[Some records]
"""

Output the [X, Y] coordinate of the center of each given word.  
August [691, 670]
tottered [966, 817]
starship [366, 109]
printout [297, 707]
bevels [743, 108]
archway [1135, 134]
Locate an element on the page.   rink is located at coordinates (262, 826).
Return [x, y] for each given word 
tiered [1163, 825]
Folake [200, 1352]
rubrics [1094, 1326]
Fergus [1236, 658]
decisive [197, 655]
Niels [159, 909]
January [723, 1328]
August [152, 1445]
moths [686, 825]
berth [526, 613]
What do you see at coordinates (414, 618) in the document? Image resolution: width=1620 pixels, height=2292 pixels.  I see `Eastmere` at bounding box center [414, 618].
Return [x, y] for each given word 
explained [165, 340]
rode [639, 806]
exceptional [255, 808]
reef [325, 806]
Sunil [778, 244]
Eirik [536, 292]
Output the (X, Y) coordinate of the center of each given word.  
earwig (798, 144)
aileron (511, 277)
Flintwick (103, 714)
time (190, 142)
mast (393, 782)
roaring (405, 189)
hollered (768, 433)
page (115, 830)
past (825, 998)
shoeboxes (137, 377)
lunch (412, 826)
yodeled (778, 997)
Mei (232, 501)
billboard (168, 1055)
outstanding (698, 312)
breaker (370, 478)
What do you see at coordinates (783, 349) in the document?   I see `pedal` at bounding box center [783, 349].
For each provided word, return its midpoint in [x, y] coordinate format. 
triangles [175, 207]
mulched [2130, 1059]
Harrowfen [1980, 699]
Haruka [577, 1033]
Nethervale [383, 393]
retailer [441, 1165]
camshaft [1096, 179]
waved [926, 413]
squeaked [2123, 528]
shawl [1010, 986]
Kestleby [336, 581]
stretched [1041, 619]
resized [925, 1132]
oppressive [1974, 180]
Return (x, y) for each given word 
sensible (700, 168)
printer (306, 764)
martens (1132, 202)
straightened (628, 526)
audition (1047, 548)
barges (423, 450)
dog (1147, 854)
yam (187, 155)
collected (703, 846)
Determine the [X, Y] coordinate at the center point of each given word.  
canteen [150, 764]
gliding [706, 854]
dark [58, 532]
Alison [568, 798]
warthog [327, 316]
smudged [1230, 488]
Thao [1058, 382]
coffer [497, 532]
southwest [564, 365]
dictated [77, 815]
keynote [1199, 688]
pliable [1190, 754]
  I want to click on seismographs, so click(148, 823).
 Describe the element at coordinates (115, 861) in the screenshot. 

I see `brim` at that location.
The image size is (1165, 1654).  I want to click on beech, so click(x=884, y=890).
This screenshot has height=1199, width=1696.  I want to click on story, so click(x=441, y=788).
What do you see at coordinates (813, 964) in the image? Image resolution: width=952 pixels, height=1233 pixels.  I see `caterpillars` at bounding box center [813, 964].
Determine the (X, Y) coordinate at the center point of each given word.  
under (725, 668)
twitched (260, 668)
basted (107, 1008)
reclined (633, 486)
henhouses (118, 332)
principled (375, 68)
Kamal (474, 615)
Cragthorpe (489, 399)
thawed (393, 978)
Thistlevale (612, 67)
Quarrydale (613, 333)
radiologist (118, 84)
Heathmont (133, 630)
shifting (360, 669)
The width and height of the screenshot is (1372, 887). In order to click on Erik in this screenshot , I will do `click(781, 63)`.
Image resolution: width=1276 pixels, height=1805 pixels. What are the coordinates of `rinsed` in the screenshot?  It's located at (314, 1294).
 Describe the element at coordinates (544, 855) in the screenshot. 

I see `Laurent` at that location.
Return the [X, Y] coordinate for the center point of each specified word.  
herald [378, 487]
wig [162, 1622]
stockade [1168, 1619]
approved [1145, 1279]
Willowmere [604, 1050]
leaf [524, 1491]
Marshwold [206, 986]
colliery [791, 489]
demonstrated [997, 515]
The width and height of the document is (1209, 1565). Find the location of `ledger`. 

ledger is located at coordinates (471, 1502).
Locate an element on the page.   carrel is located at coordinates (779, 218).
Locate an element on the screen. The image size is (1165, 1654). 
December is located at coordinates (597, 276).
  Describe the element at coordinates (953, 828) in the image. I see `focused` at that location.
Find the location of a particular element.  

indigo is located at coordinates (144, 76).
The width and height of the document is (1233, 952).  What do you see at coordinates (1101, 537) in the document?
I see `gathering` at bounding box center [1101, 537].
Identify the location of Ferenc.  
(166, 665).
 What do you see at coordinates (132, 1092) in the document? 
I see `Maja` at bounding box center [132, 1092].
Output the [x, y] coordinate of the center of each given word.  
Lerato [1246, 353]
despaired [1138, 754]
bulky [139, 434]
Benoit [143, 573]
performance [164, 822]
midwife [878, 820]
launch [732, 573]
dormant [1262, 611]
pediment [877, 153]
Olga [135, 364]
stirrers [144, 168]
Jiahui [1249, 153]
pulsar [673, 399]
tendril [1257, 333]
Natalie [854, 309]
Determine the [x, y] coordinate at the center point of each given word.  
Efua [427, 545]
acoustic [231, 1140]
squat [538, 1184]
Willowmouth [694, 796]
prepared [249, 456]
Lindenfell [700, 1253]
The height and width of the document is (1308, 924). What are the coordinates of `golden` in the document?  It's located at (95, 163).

"""

• [Work to complete] Please reproduce every item above, line for line, with no changes.

• [Solution]
Output the [X, Y] coordinate of the center of each given word.  
August [691, 670]
tottered [966, 817]
starship [366, 109]
printout [297, 707]
bevels [743, 108]
archway [1135, 134]
Locate an element on the page.   rink is located at coordinates (262, 826).
Return [x, y] for each given word 
tiered [1163, 825]
Folake [200, 1352]
rubrics [1094, 1326]
Fergus [1236, 658]
decisive [197, 655]
Niels [159, 909]
January [723, 1328]
August [152, 1445]
moths [686, 825]
berth [526, 613]
What do you see at coordinates (414, 618) in the document? Image resolution: width=1620 pixels, height=2292 pixels.  I see `Eastmere` at bounding box center [414, 618].
Return [x, y] for each given word 
explained [165, 340]
rode [639, 806]
exceptional [255, 808]
reef [325, 806]
Sunil [778, 244]
Eirik [536, 292]
Output the (X, Y) coordinate of the center of each given word.  
earwig (798, 144)
aileron (511, 277)
Flintwick (103, 714)
time (190, 142)
mast (393, 782)
roaring (405, 189)
hollered (768, 433)
page (115, 830)
past (825, 998)
shoeboxes (137, 377)
lunch (412, 826)
yodeled (778, 997)
Mei (232, 501)
billboard (168, 1055)
outstanding (698, 312)
breaker (370, 478)
What do you see at coordinates (783, 349) in the document?   I see `pedal` at bounding box center [783, 349].
For each provided word, return its midpoint in [x, y] coordinate format. 
triangles [175, 207]
mulched [2130, 1059]
Harrowfen [1980, 699]
Haruka [577, 1033]
Nethervale [383, 393]
retailer [441, 1165]
camshaft [1096, 179]
waved [926, 413]
squeaked [2123, 528]
shawl [1010, 986]
Kestleby [336, 581]
stretched [1041, 619]
resized [925, 1132]
oppressive [1974, 180]
Return (x, y) for each given word 
sensible (700, 168)
printer (306, 764)
martens (1132, 202)
straightened (628, 526)
audition (1047, 548)
barges (423, 450)
dog (1147, 854)
yam (187, 155)
collected (703, 846)
Determine the [X, Y] coordinate at the center point of each given word.  
canteen [150, 764]
gliding [706, 854]
dark [58, 532]
Alison [568, 798]
warthog [327, 316]
smudged [1230, 488]
Thao [1058, 382]
coffer [497, 532]
southwest [564, 365]
dictated [77, 815]
keynote [1199, 688]
pliable [1190, 754]
  I want to click on seismographs, so click(148, 823).
 Describe the element at coordinates (115, 861) in the screenshot. 

I see `brim` at that location.
The image size is (1165, 1654).  I want to click on beech, so click(x=884, y=890).
This screenshot has height=1199, width=1696.  I want to click on story, so click(x=441, y=788).
What do you see at coordinates (813, 964) in the image? Image resolution: width=952 pixels, height=1233 pixels.  I see `caterpillars` at bounding box center [813, 964].
Determine the (X, Y) coordinate at the center point of each given word.  
under (725, 668)
twitched (260, 668)
basted (107, 1008)
reclined (633, 486)
henhouses (118, 332)
principled (375, 68)
Kamal (474, 615)
Cragthorpe (489, 399)
thawed (393, 978)
Thistlevale (612, 67)
Quarrydale (613, 333)
radiologist (118, 84)
Heathmont (133, 630)
shifting (360, 669)
The width and height of the screenshot is (1372, 887). In order to click on Erik in this screenshot , I will do `click(781, 63)`.
Image resolution: width=1276 pixels, height=1805 pixels. What are the coordinates of `rinsed` in the screenshot?  It's located at (314, 1294).
 Describe the element at coordinates (544, 855) in the screenshot. 

I see `Laurent` at that location.
Return the [X, Y] coordinate for the center point of each specified word.  
herald [378, 487]
wig [162, 1622]
stockade [1168, 1619]
approved [1145, 1279]
Willowmere [604, 1050]
leaf [524, 1491]
Marshwold [206, 986]
colliery [791, 489]
demonstrated [997, 515]
The width and height of the document is (1209, 1565). Find the location of `ledger`. 

ledger is located at coordinates (471, 1502).
Locate an element on the page.   carrel is located at coordinates (779, 218).
Locate an element on the screen. The image size is (1165, 1654). 
December is located at coordinates (597, 276).
  Describe the element at coordinates (953, 828) in the image. I see `focused` at that location.
Find the location of a particular element.  

indigo is located at coordinates (144, 76).
The width and height of the document is (1233, 952).  What do you see at coordinates (1101, 537) in the document?
I see `gathering` at bounding box center [1101, 537].
Identify the location of Ferenc.  
(166, 665).
 What do you see at coordinates (132, 1092) in the document? 
I see `Maja` at bounding box center [132, 1092].
Output the [x, y] coordinate of the center of each given word.  
Lerato [1246, 353]
despaired [1138, 754]
bulky [139, 434]
Benoit [143, 573]
performance [164, 822]
midwife [878, 820]
launch [732, 573]
dormant [1262, 611]
pediment [877, 153]
Olga [135, 364]
stirrers [144, 168]
Jiahui [1249, 153]
pulsar [673, 399]
tendril [1257, 333]
Natalie [854, 309]
Determine the [x, y] coordinate at the center point of each given word.  
Efua [427, 545]
acoustic [231, 1140]
squat [538, 1184]
Willowmouth [694, 796]
prepared [249, 456]
Lindenfell [700, 1253]
The height and width of the document is (1308, 924). What are the coordinates of `golden` in the document?  It's located at (95, 163).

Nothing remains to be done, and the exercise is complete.